[Excerpts from a dataset]
[Start of section]

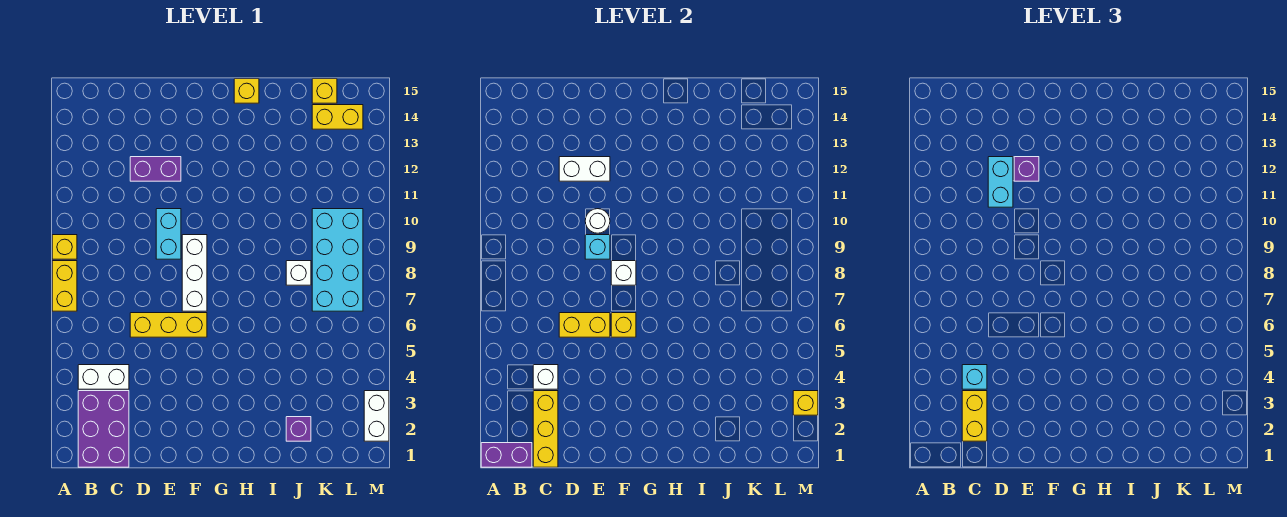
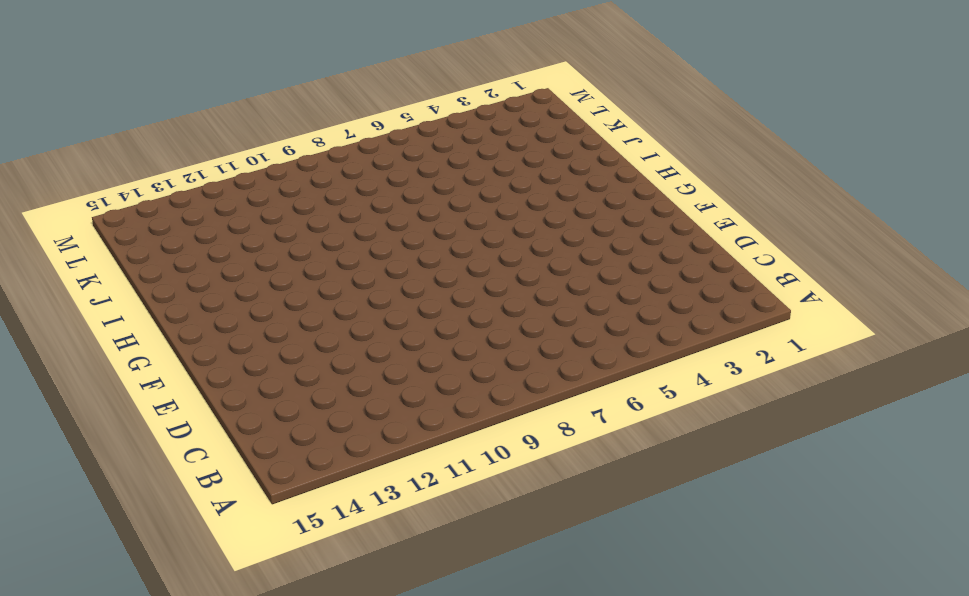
none -> yellow brick A7:A8 level 1
none -> yellow brick A9 level 1
none -> purple brick B1:C3 level 1

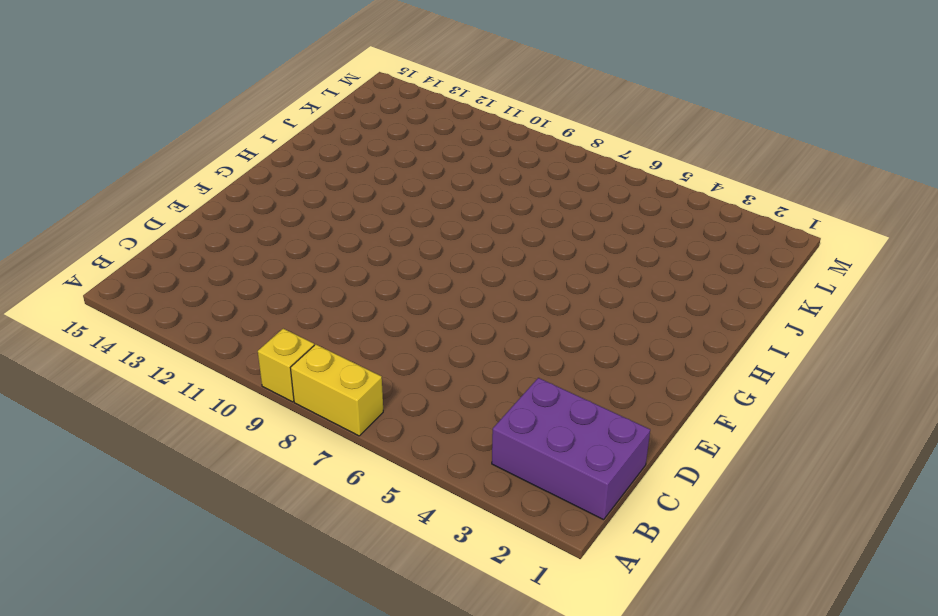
none -> white brick B4:C4 level 1
none -> yellow brick D6:F6 level 1
none -> purple brick D12:E12 level 1

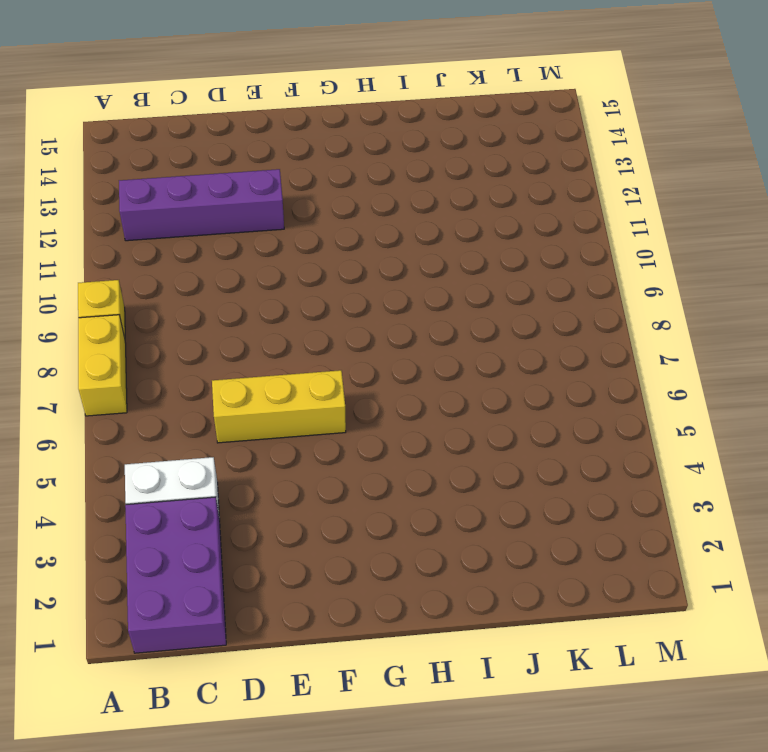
purple brick B12:E12 level 1 -> purple brick D12:E12 level 1
none -> cyan brick E9:E10 level 1
none -> white brick F7:F9 level 1
none -> yellow brick H15 level 1

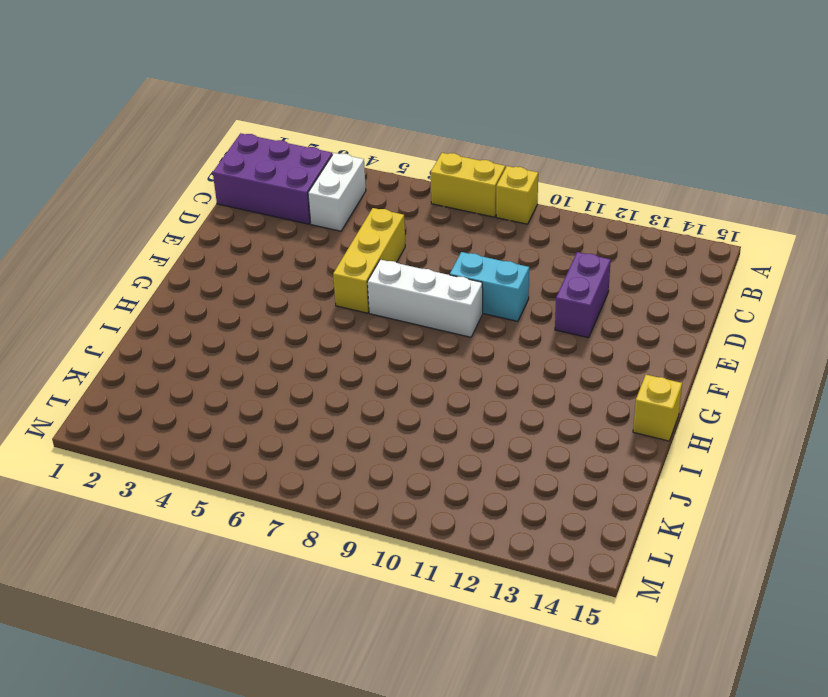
none -> purple brick J2 level 1
none -> white brick J8 level 1
none -> cyan brick K7:L10 level 1

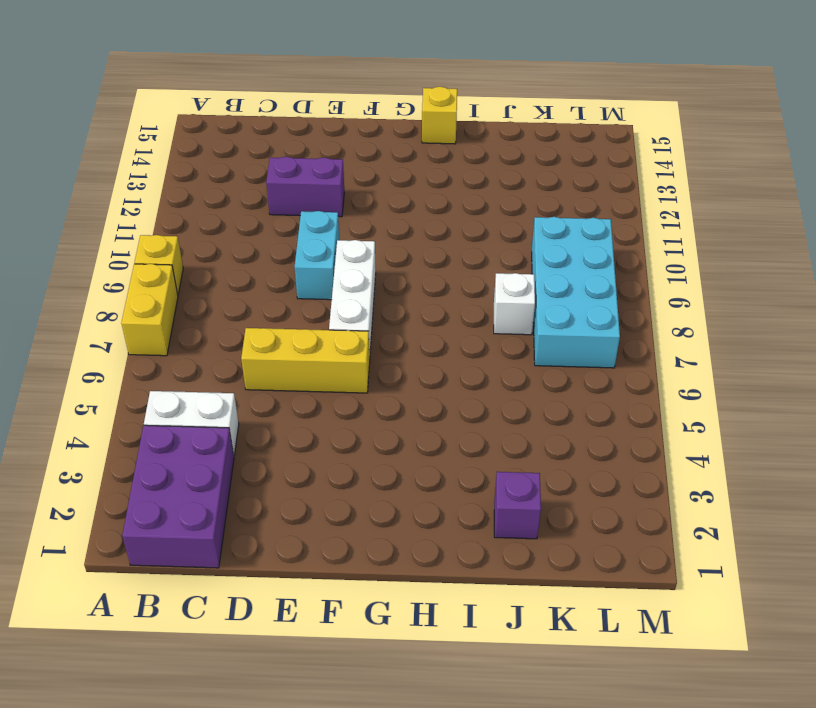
none -> yellow brick K14:L14 level 1
none -> yellow brick K15 level 1
none -> white brick M2:M3 level 1

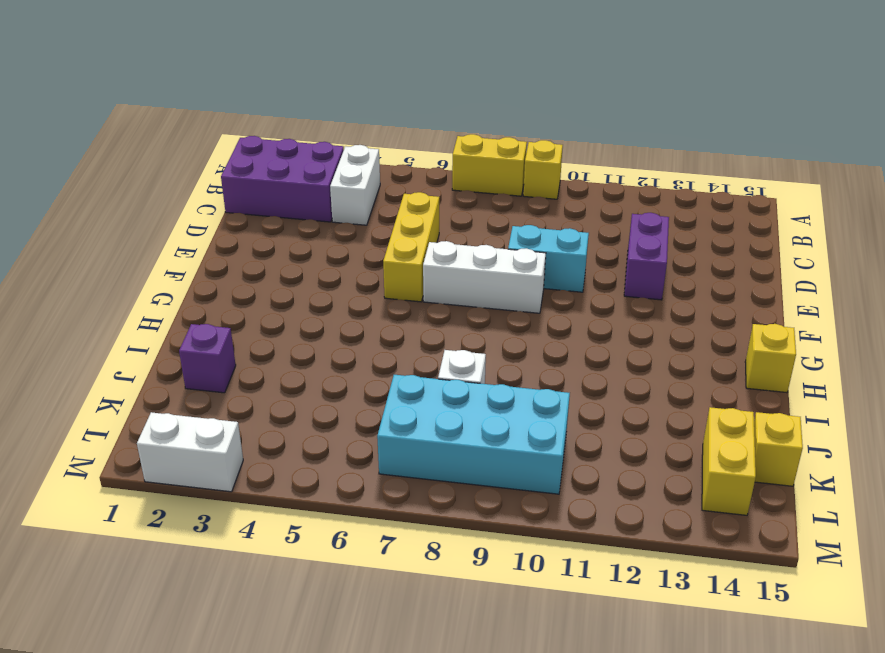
none -> purple brick A1:B1 level 2
none -> yellow brick C1:C3 level 2
none -> white brick C4 level 2

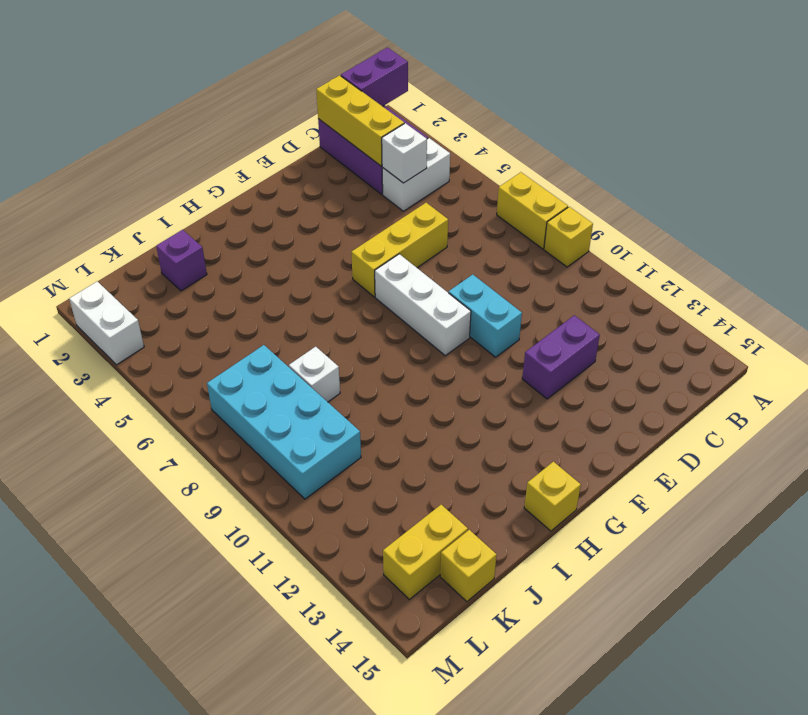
none -> yellow brick D6:E6 level 2
none -> white brick D12:E12 level 2
none -> cyan brick E9 level 2

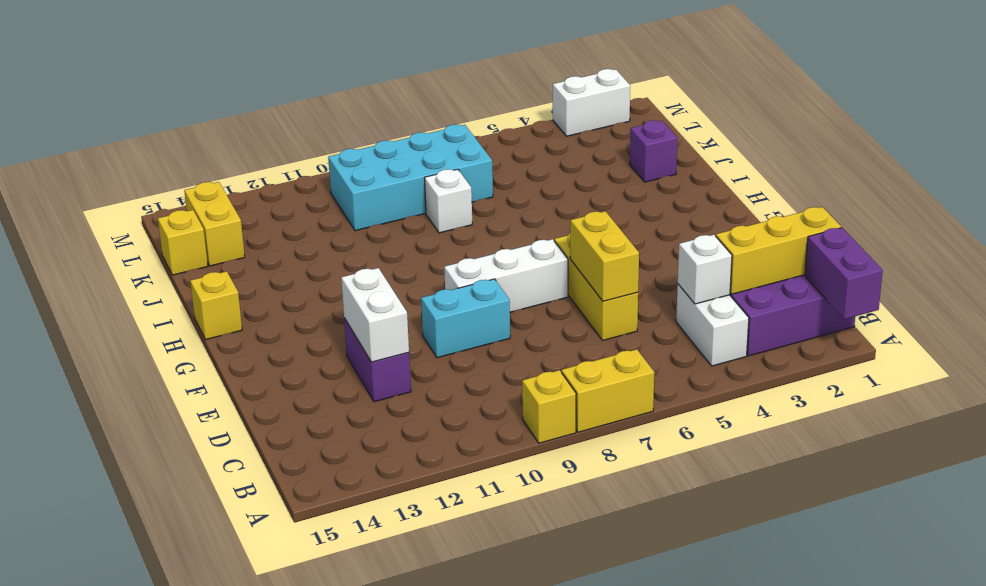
none -> cyan brick E9 level 2
none -> white round brick E10 level 2
none -> yellow brick F6 level 2

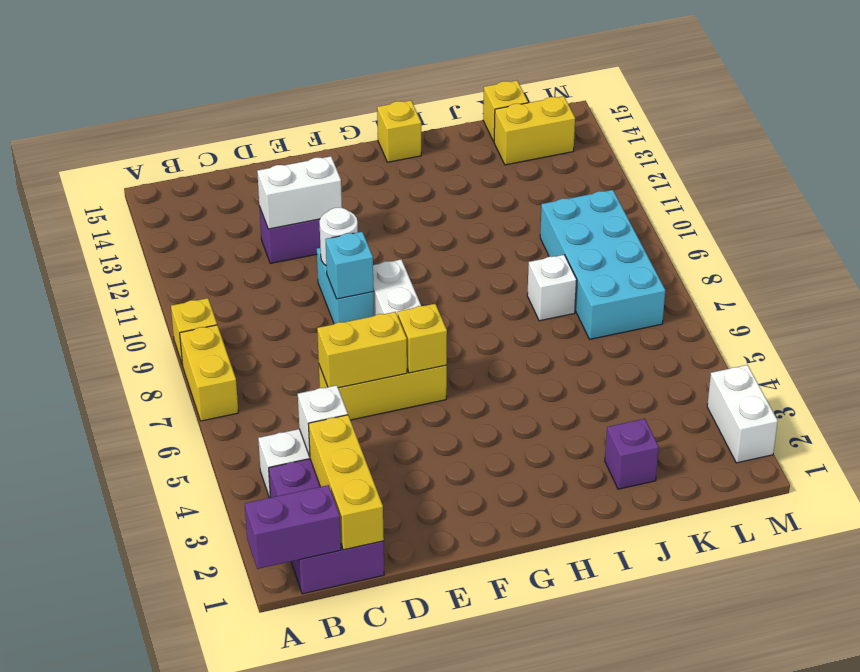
none -> white brick F8 level 2
none -> yellow brick M3 level 2
none -> yellow brick C2:C3 level 3

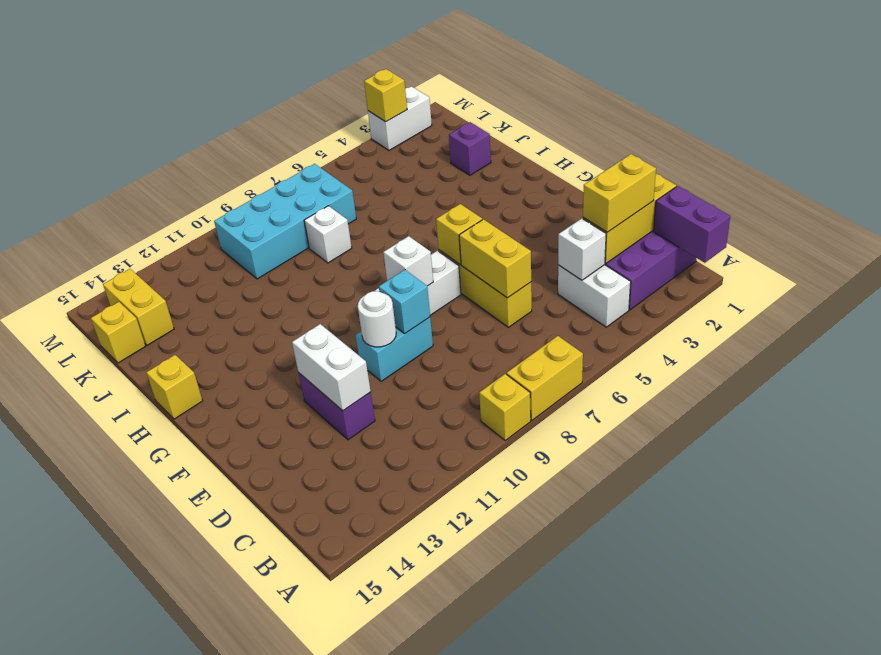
none -> cyan brick C4 level 3
none -> cyan brick D11:D12 level 3
none -> purple brick E12 level 3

[End of section]

▸ WHAT IS REQUIRED
Set down nothing but the lines from the one containing "none -> white brick B4:C4 level 1" to the final line above, both included, with every picture left out.

▸ EXPECTED ANSWER
none -> white brick B4:C4 level 1
none -> yellow brick D6:F6 level 1
none -> purple brick D12:E12 level 1

purple brick B12:E12 level 1 -> purple brick D12:E12 level 1
none -> cyan brick E9:E10 level 1
none -> white brick F7:F9 level 1
none -> yellow brick H15 level 1

none -> purple brick J2 level 1
none -> white brick J8 level 1
none -> cyan brick K7:L10 level 1

none -> yellow brick K14:L14 level 1
none -> yellow brick K15 level 1
none -> white brick M2:M3 level 1

none -> purple brick A1:B1 level 2
none -> yellow brick C1:C3 level 2
none -> white brick C4 level 2

none -> yellow brick D6:E6 level 2
none -> white brick D12:E12 level 2
none -> cyan brick E9 level 2

none -> cyan brick E9 level 2
none -> white round brick E10 level 2
none -> yellow brick F6 level 2

none -> white brick F8 level 2
none -> yellow brick M3 level 2
none -> yellow brick C2:C3 level 3

none -> cyan brick C4 level 3
none -> cyan brick D11:D12 level 3
none -> purple brick E12 level 3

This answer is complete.